[Source records — start]

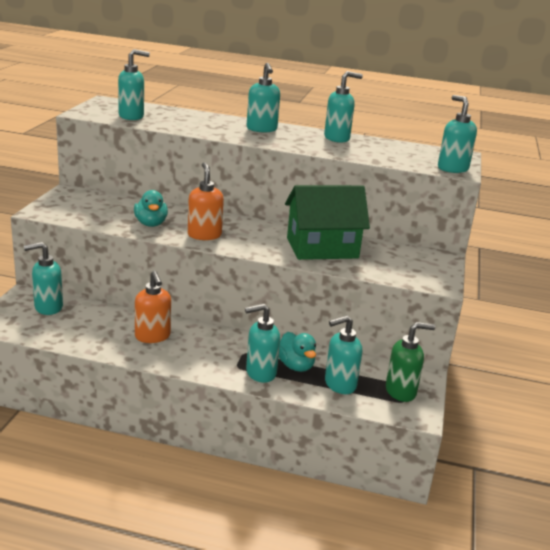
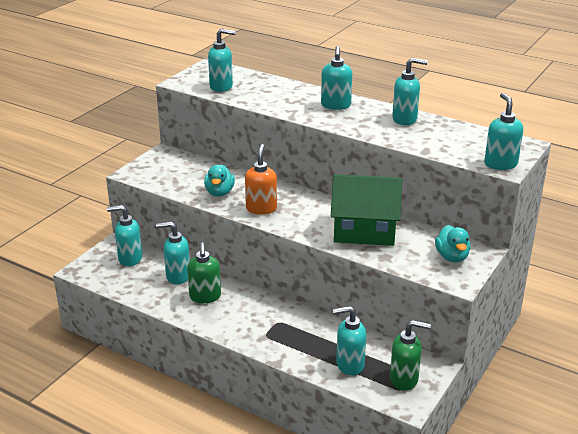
camera: 20 degrees right, 5 degrees up
(152, 337) = (205, 297): orange soap dispenser -> green soap dispenser
(260, 373) = (283, 344): turquoise soap dispenser -> turquoise soap dispenser (178, 276)
(296, 366) = (318, 341): turquoise duck -> turquoise duck (452, 257)

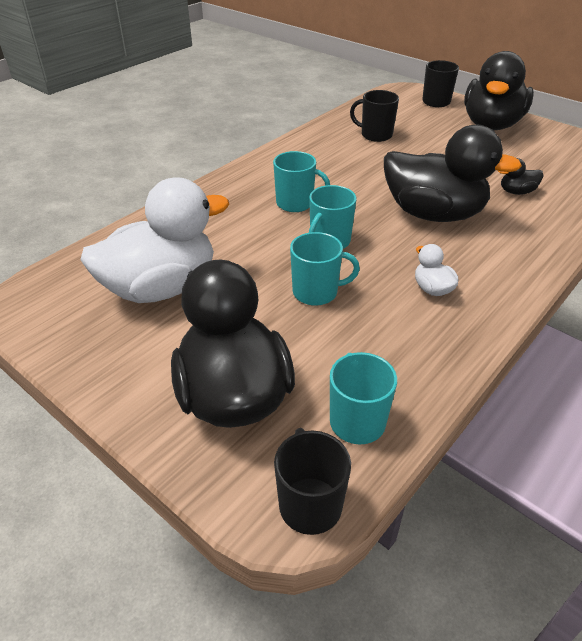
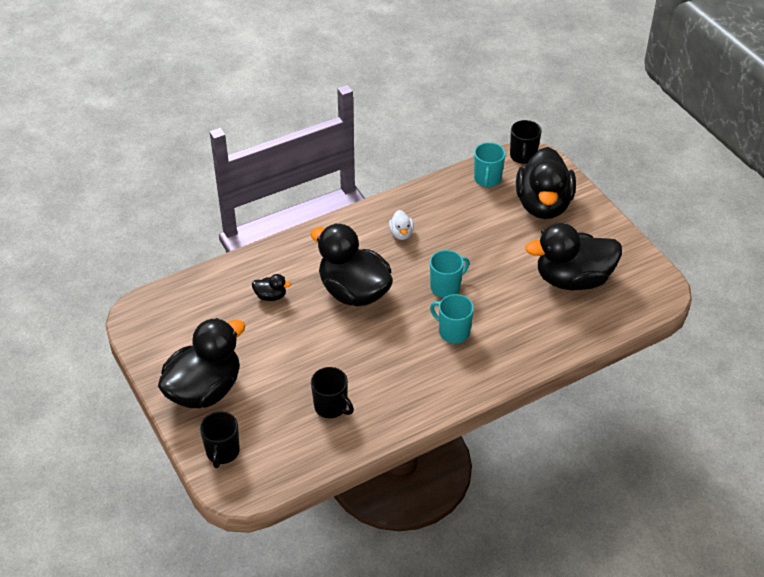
camera: 160 degrees left, 5 degrees up
(161, 287) = (573, 279): white duck -> black duck
(316, 292) = (474, 250): turquoise mug -> none

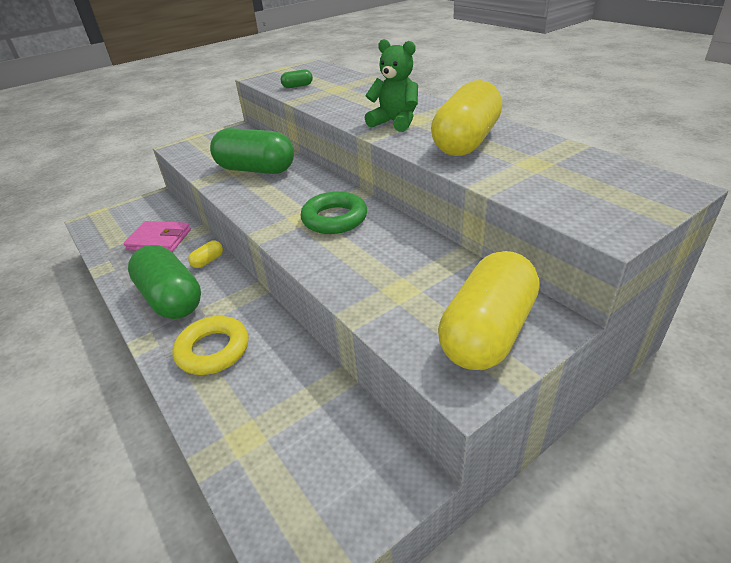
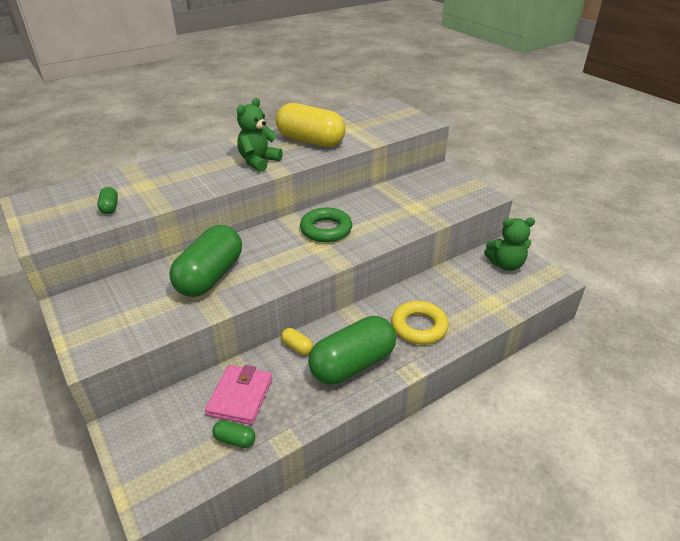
camera: 90 degrees left, 0 degrees up
(117, 244) = (235, 439): none -> green capsule
(349, 473) = (505, 264): none -> green teddy bear
(487, 332) = (450, 186): yellow capsule -> none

[Source records — finish]

→ Exercise instructions: Set down a word-for-word copy of the records, dropping any picture.

→ Answer box:
camera: 20 degrees right, 5 degrees up
(152, 337) = (205, 297): orange soap dispenser -> green soap dispenser
(260, 373) = (283, 344): turquoise soap dispenser -> turquoise soap dispenser (178, 276)
(296, 366) = (318, 341): turquoise duck -> turquoise duck (452, 257)

camera: 160 degrees left, 5 degrees up
(161, 287) = (573, 279): white duck -> black duck
(316, 292) = (474, 250): turquoise mug -> none

camera: 90 degrees left, 0 degrees up
(117, 244) = (235, 439): none -> green capsule
(349, 473) = (505, 264): none -> green teddy bear
(487, 332) = (450, 186): yellow capsule -> none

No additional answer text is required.